### EXERCISE MATERIALS

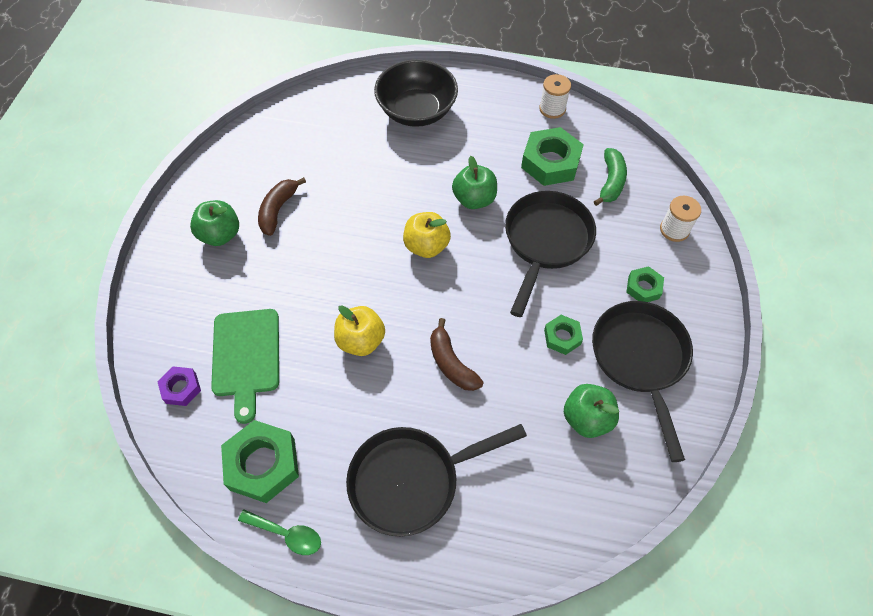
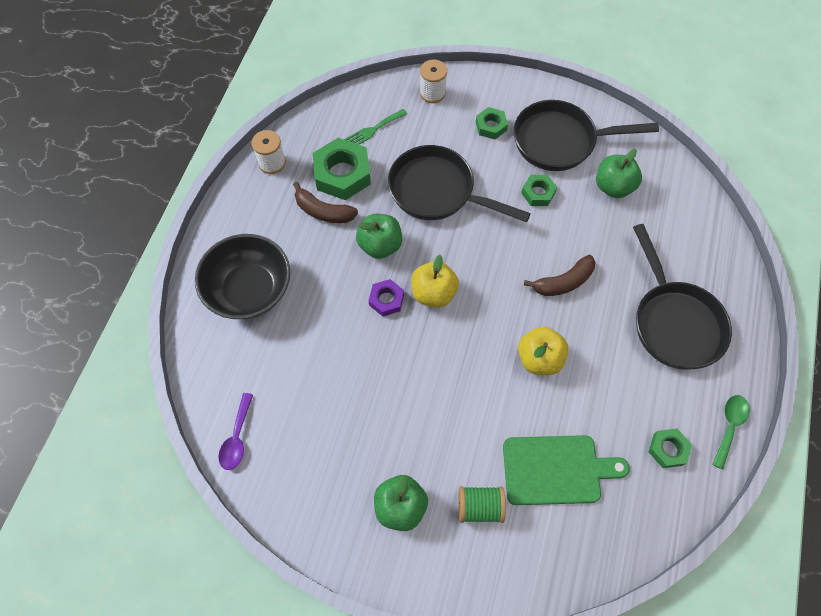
camera: 85 degrees left, 5 degrees up
(181, 388) = (592, 536): purple nut -> purple nut (386, 300)
(215, 294) = (480, 507): none -> green spool
(263, 464) = (667, 449): green nut -> green nut, size x0.55
(278, 210) = (372, 441): brown banana -> brown banana (323, 211)
(283, 121) = (237, 438): none -> purple spoon
(611, 182) = (373, 129): green banana -> green fork

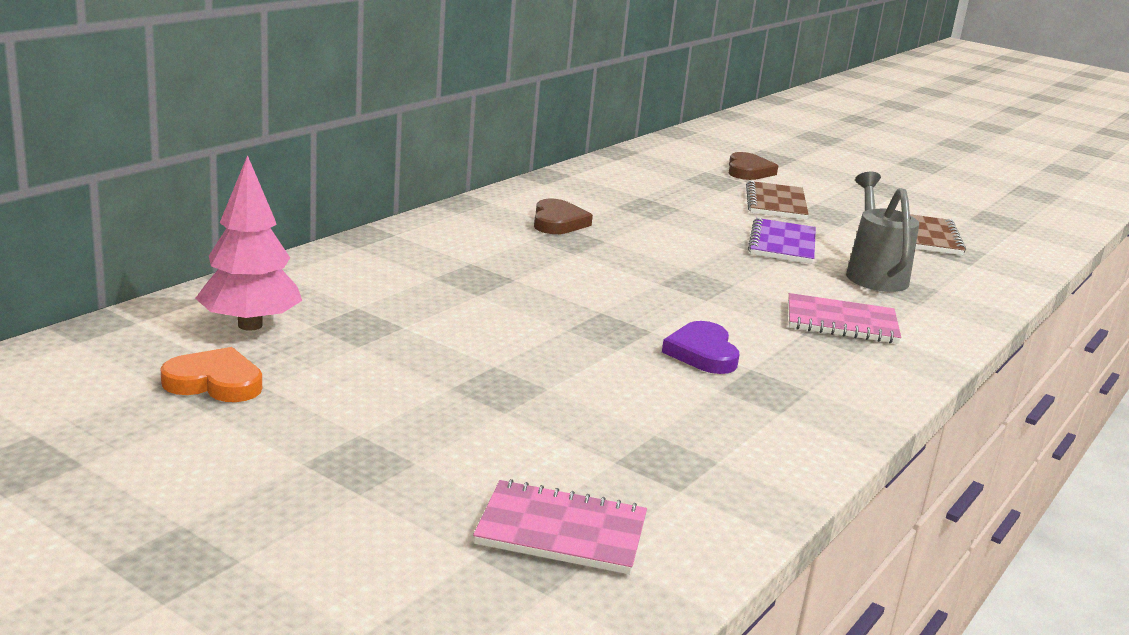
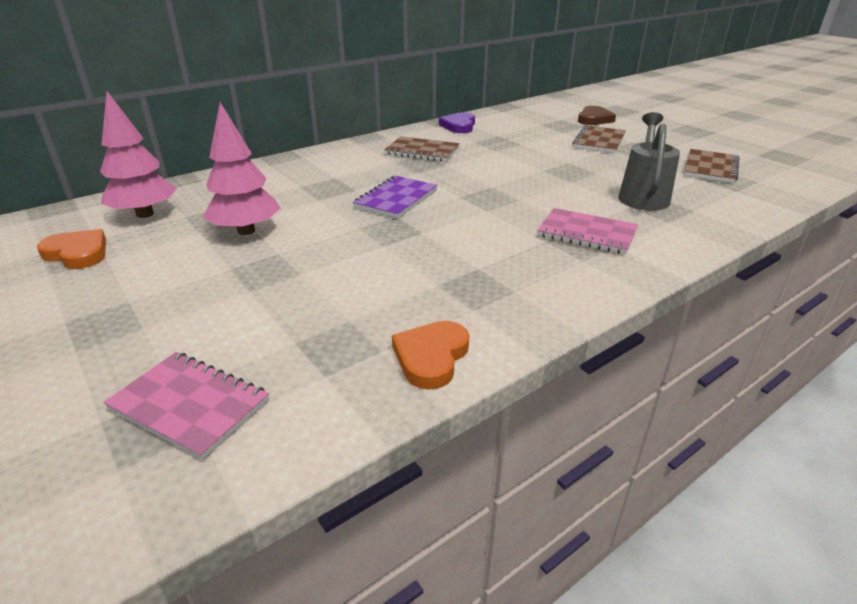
camera: 20 degrees right, 10 degrees up
(422, 340) = (246, 231): none -> pink tree
(558, 222) = (422, 151): brown heart -> brown notebook
(702, 353) = (448, 253): purple heart -> purple heart (459, 126)
(775, 462) = (431, 357): none -> orange heart
(782, 244) = (582, 170): purple notebook -> purple notebook (396, 199)

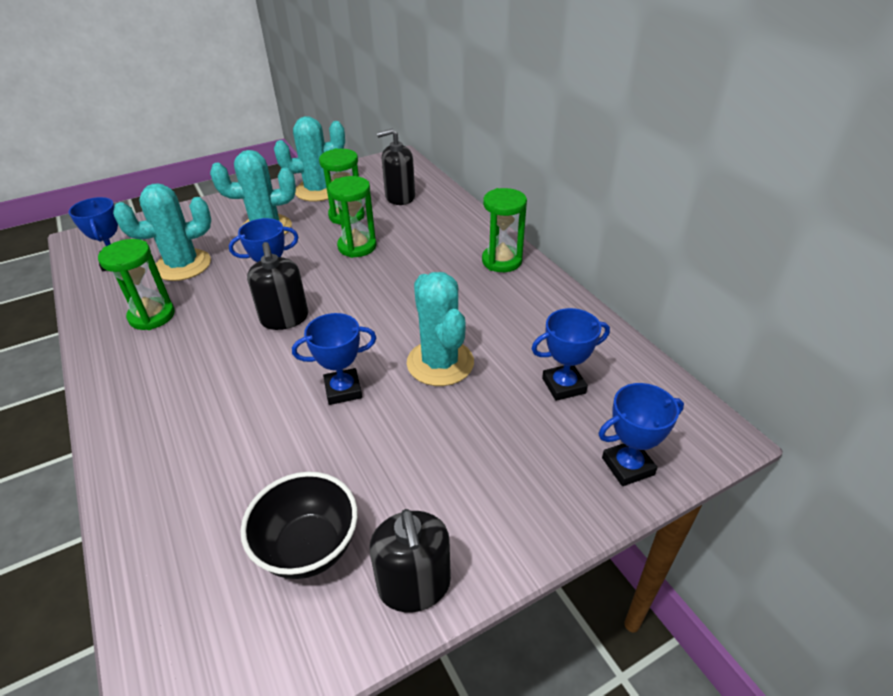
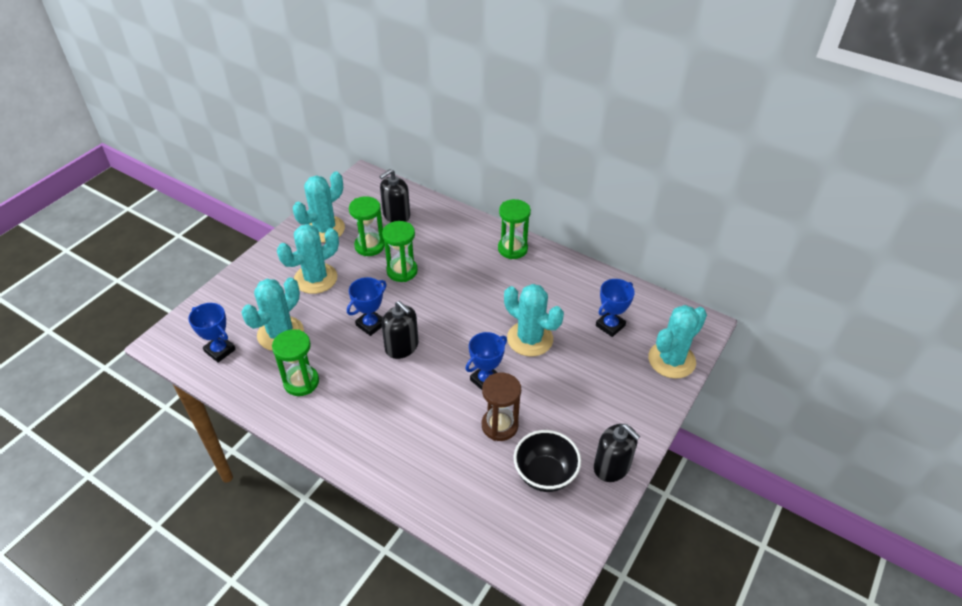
camera: 30 degrees left, 5 degrees up
(310, 452) = (499, 425): none -> brown hourglass
(627, 466) = (671, 360): blue trophy -> turquoise cactus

### ABOUT THIS TASK
The material above is to be transcribed exactly, with its images omitted.

### YOUR RESPONSE
camera: 85 degrees left, 5 degrees up
(181, 388) = (592, 536): purple nut -> purple nut (386, 300)
(215, 294) = (480, 507): none -> green spool
(263, 464) = (667, 449): green nut -> green nut, size x0.55
(278, 210) = (372, 441): brown banana -> brown banana (323, 211)
(283, 121) = (237, 438): none -> purple spoon
(611, 182) = (373, 129): green banana -> green fork

camera: 20 degrees right, 10 degrees up
(422, 340) = (246, 231): none -> pink tree
(558, 222) = (422, 151): brown heart -> brown notebook
(702, 353) = (448, 253): purple heart -> purple heart (459, 126)
(775, 462) = (431, 357): none -> orange heart
(782, 244) = (582, 170): purple notebook -> purple notebook (396, 199)

camera: 30 degrees left, 5 degrees up
(310, 452) = (499, 425): none -> brown hourglass
(627, 466) = (671, 360): blue trophy -> turquoise cactus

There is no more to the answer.